Repeat exactly the lines of the material below that run from the "white hammer: 4 -> 1" line to the "pink wallet: 5 -> 3" line, including both, and do not carry over any pictures.

*Dataset*
——

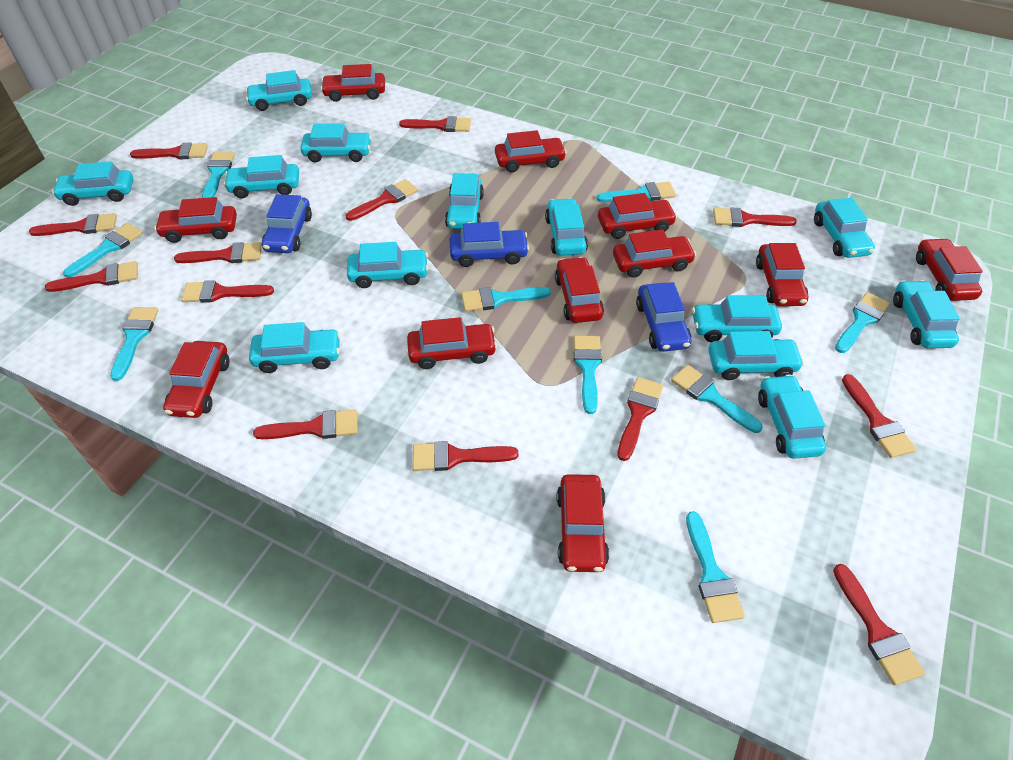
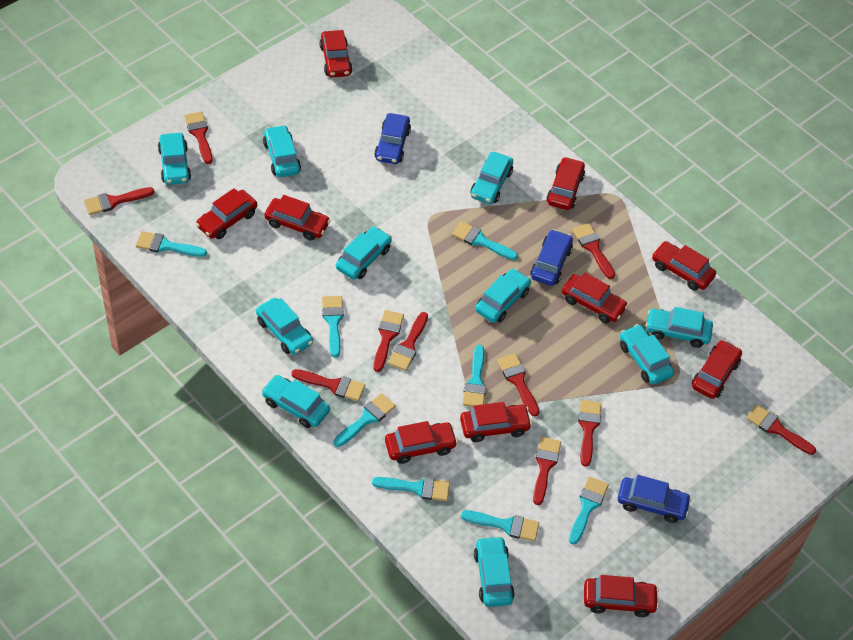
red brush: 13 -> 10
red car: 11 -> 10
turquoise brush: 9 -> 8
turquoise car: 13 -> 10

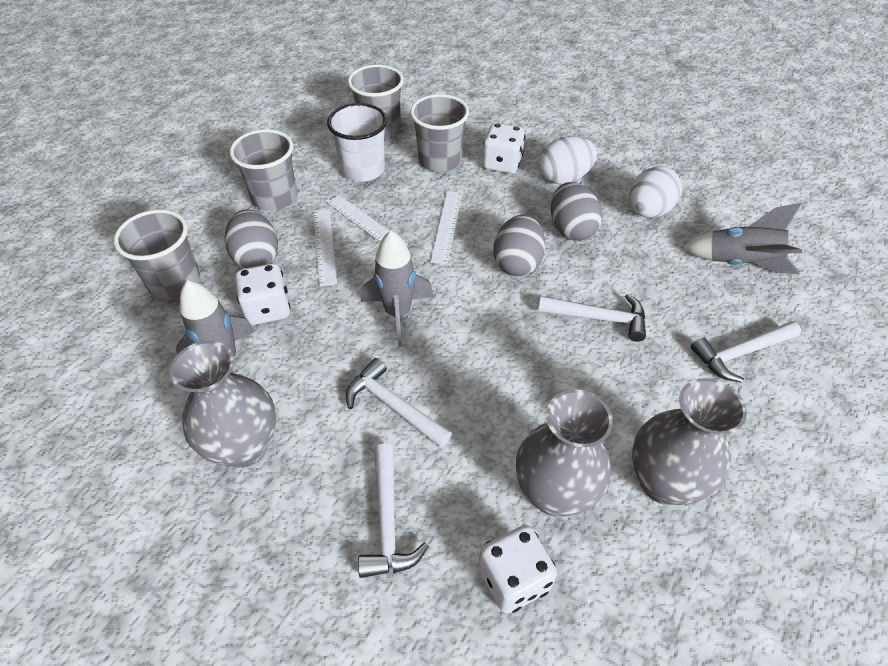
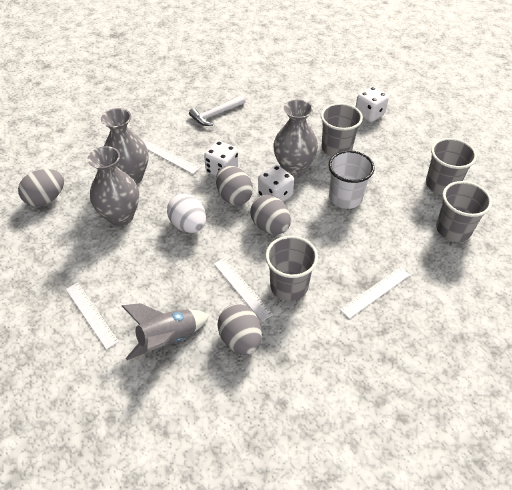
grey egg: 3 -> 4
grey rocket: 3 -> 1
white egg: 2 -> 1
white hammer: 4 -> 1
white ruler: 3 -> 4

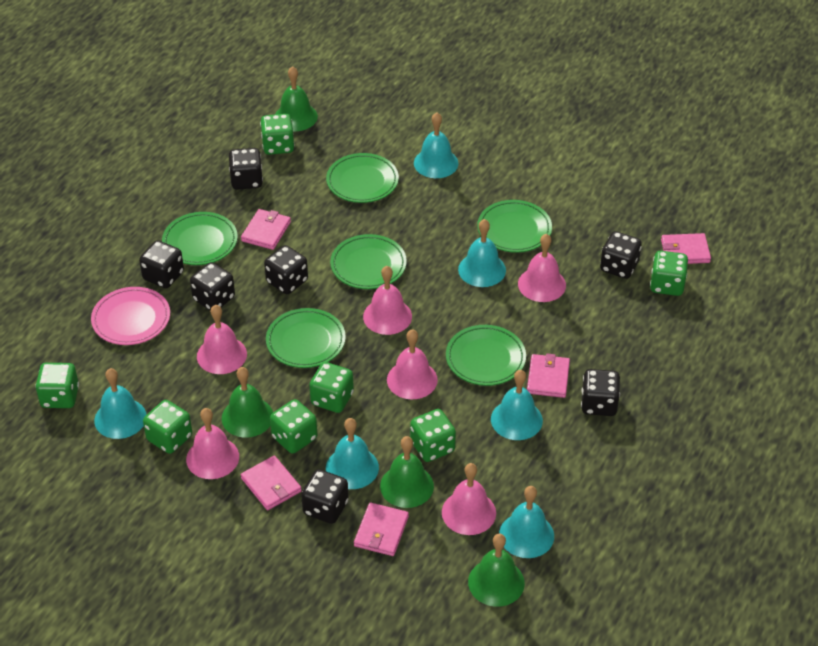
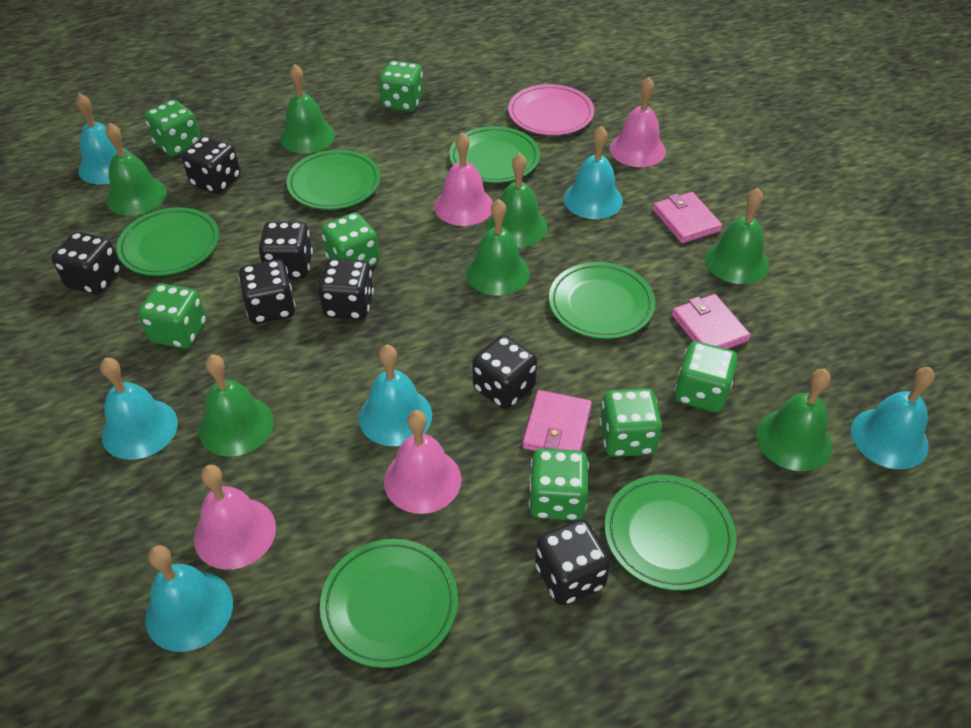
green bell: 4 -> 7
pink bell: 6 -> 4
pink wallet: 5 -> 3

——

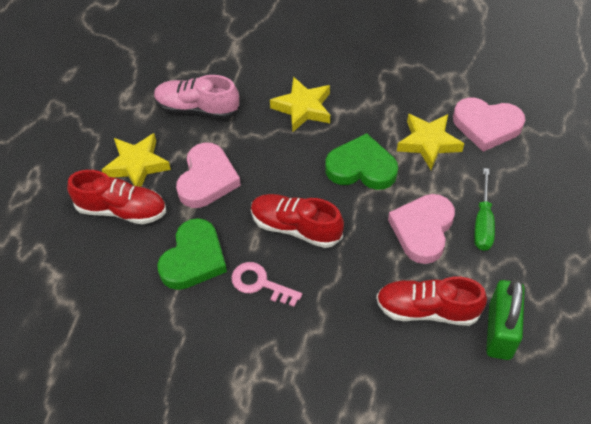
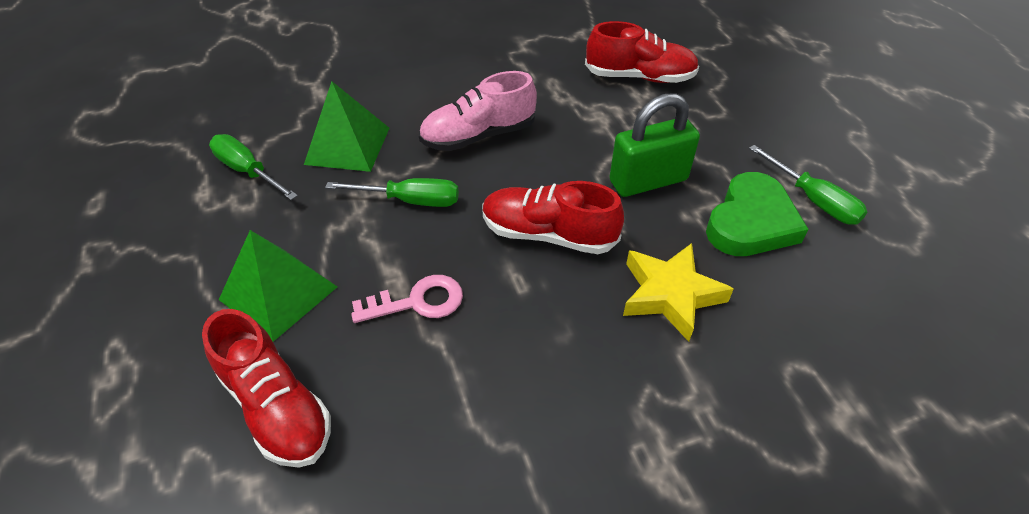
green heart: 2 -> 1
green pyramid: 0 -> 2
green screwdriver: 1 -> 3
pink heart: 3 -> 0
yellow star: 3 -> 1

——

*Solution for this problem*
white hammer: 4 -> 1
white ruler: 3 -> 4

green bell: 4 -> 7
pink bell: 6 -> 4
pink wallet: 5 -> 3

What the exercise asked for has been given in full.